Return the listing that follows exactly, with no pictures included.

===== Data listing

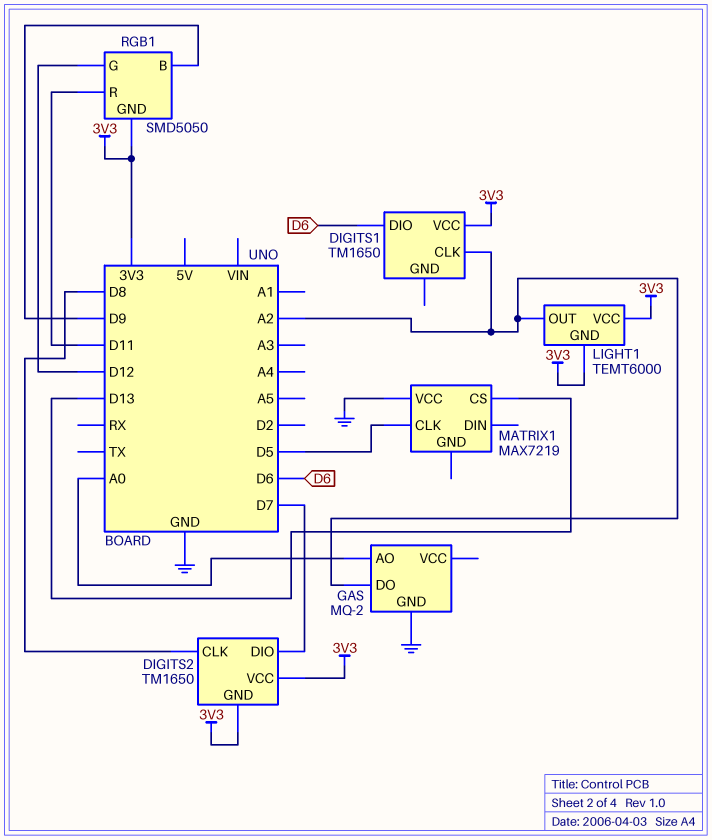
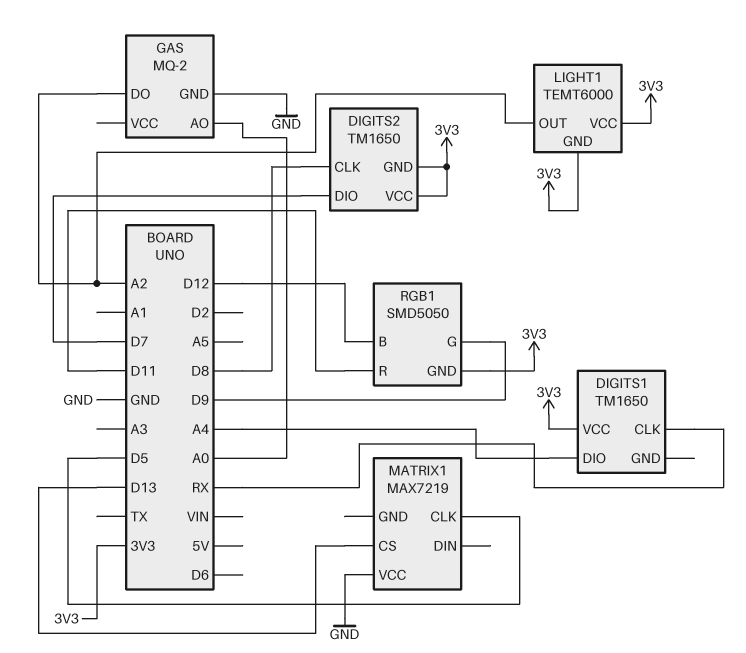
DIGITS1 pin CLK: A2 -> RX
DIGITS1 pin DIO: D6 -> A4
RGB1 pin B: D9 -> D12
RGB1 pin G: D12 -> D9

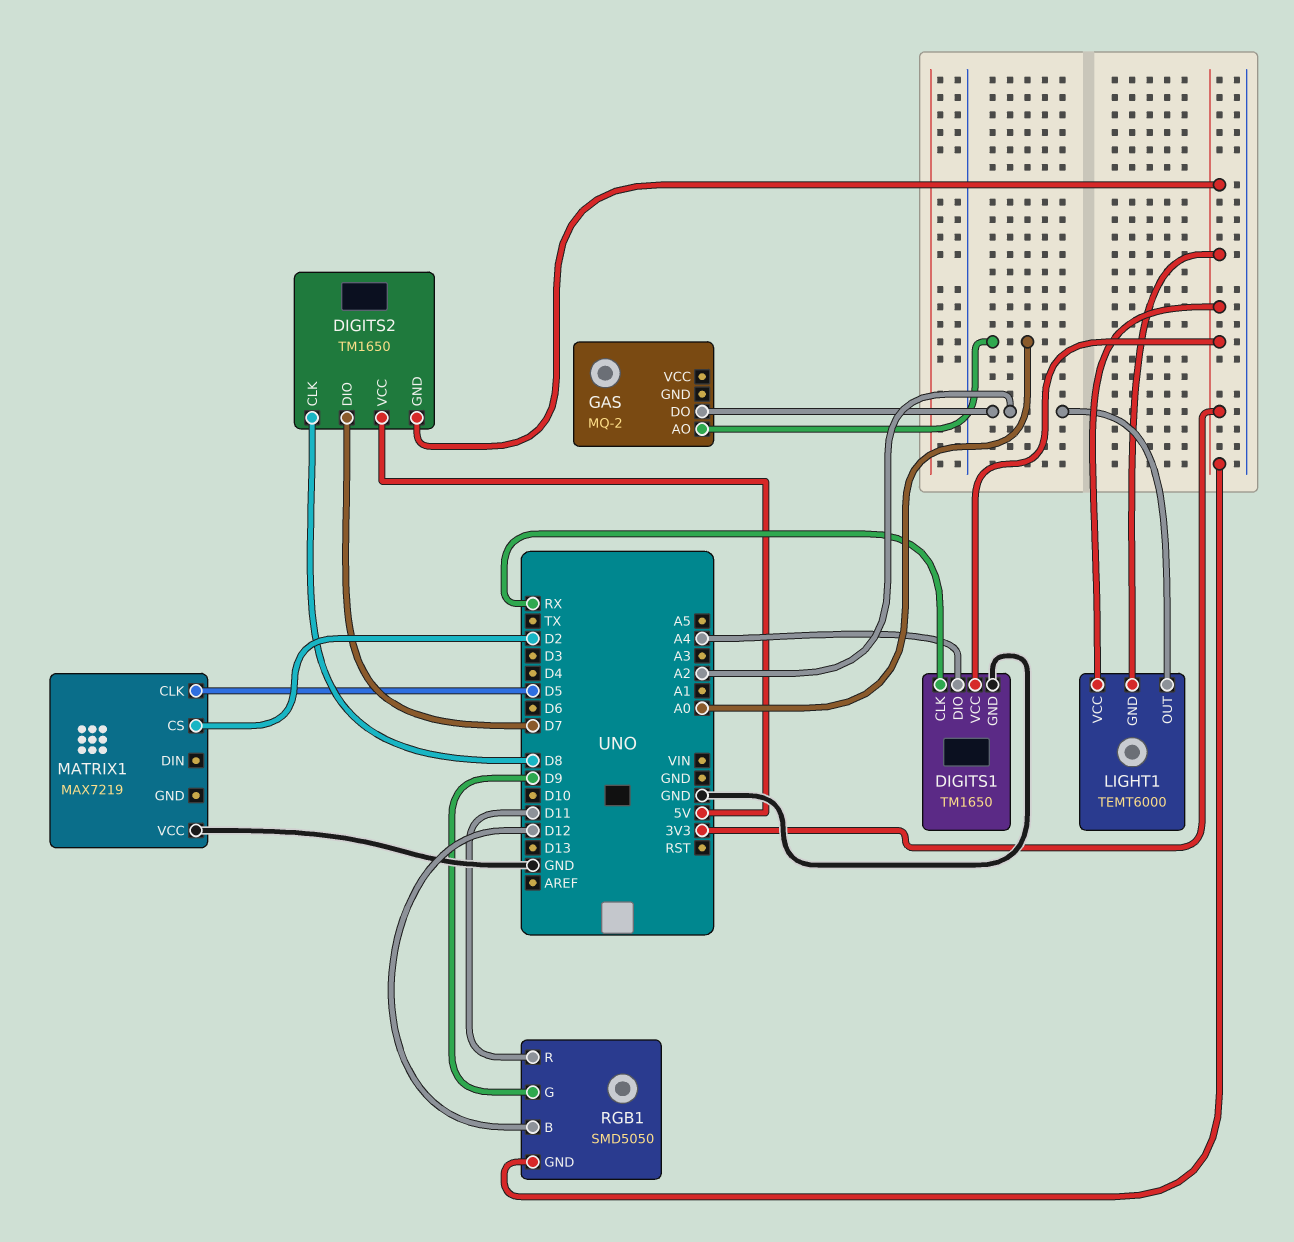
DIGITS1 pin GND: none -> GND
DIGITS2 pin VCC: 3V3 -> 5V
GAS pin GND: GND -> none
MATRIX1 pin CS: D13 -> D2

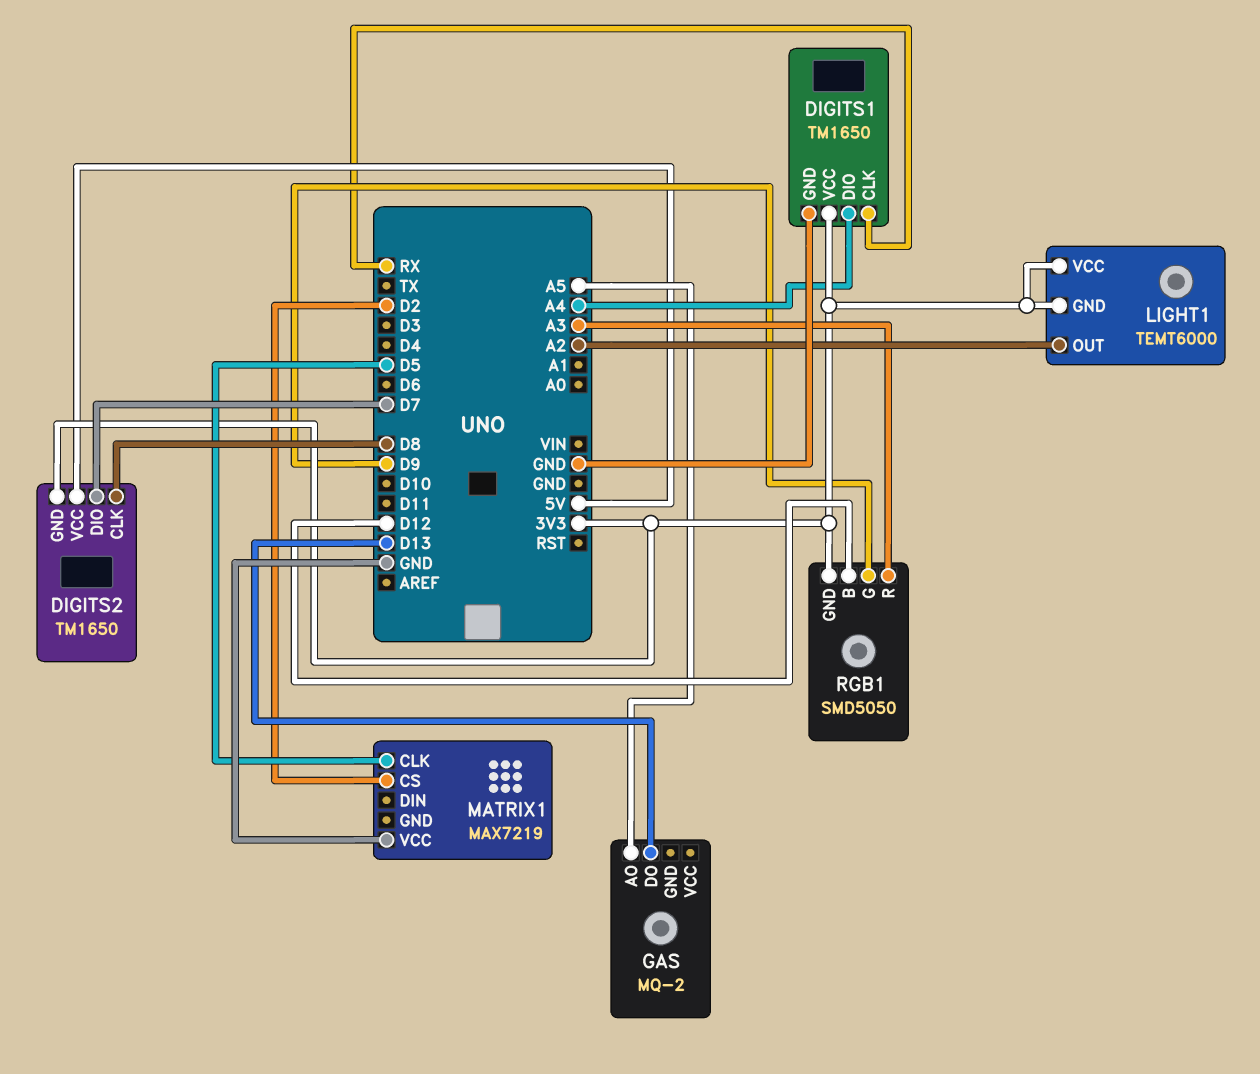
GAS pin AO: A0 -> A5
GAS pin DO: A2 -> D13
RGB1 pin R: D11 -> A3

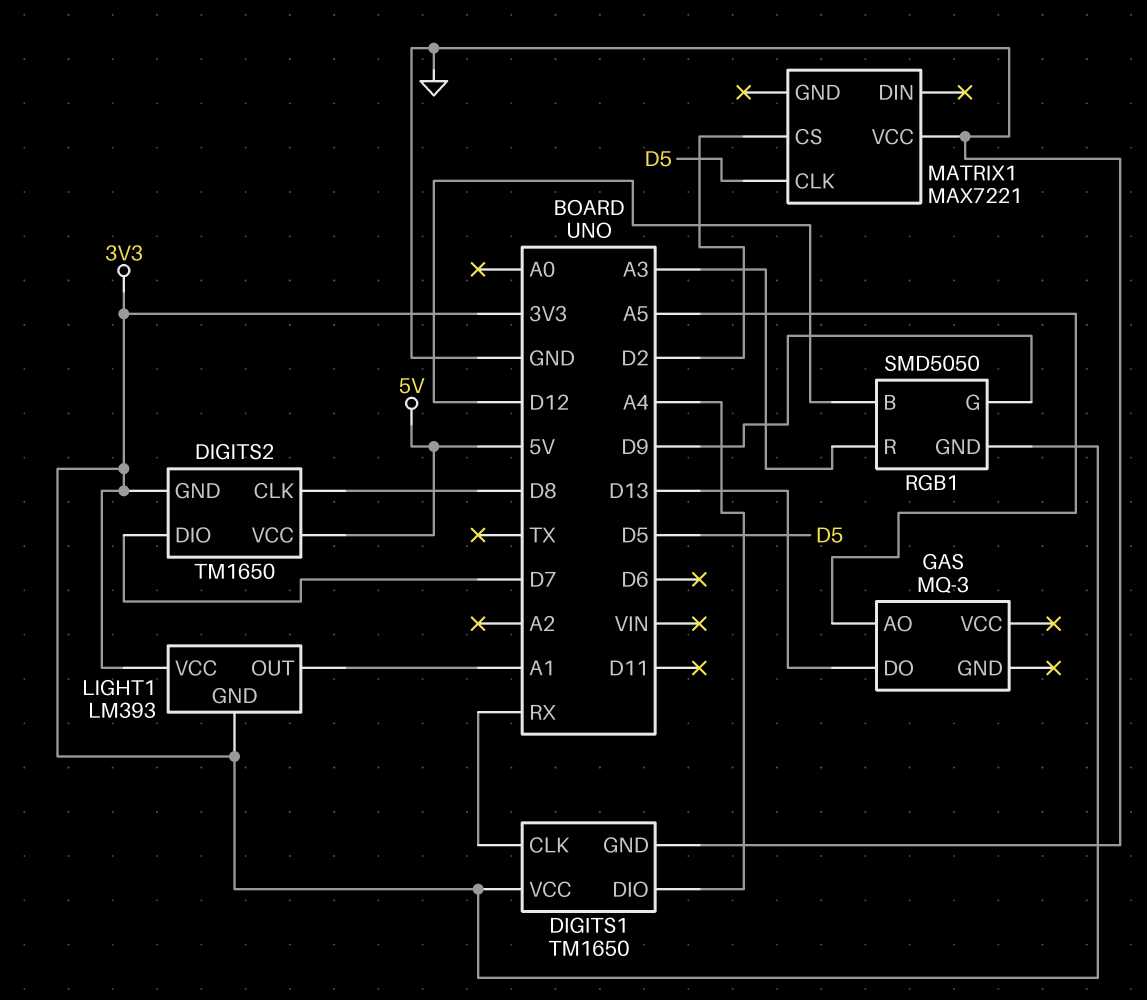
GAS: MQ-2 -> MQ-3
LIGHT1: TEMT6000 -> LM393
LIGHT1 pin OUT: A2 -> A1
MATRIX1: MAX7219 -> MAX7221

==========

## Answer box
DIGITS1 pin CLK: A2 -> RX
DIGITS1 pin DIO: D6 -> A4
RGB1 pin B: D9 -> D12
RGB1 pin G: D12 -> D9

DIGITS1 pin GND: none -> GND
DIGITS2 pin VCC: 3V3 -> 5V
GAS pin GND: GND -> none
MATRIX1 pin CS: D13 -> D2

GAS pin AO: A0 -> A5
GAS pin DO: A2 -> D13
RGB1 pin R: D11 -> A3

GAS: MQ-2 -> MQ-3
LIGHT1: TEMT6000 -> LM393
LIGHT1 pin OUT: A2 -> A1
MATRIX1: MAX7219 -> MAX7221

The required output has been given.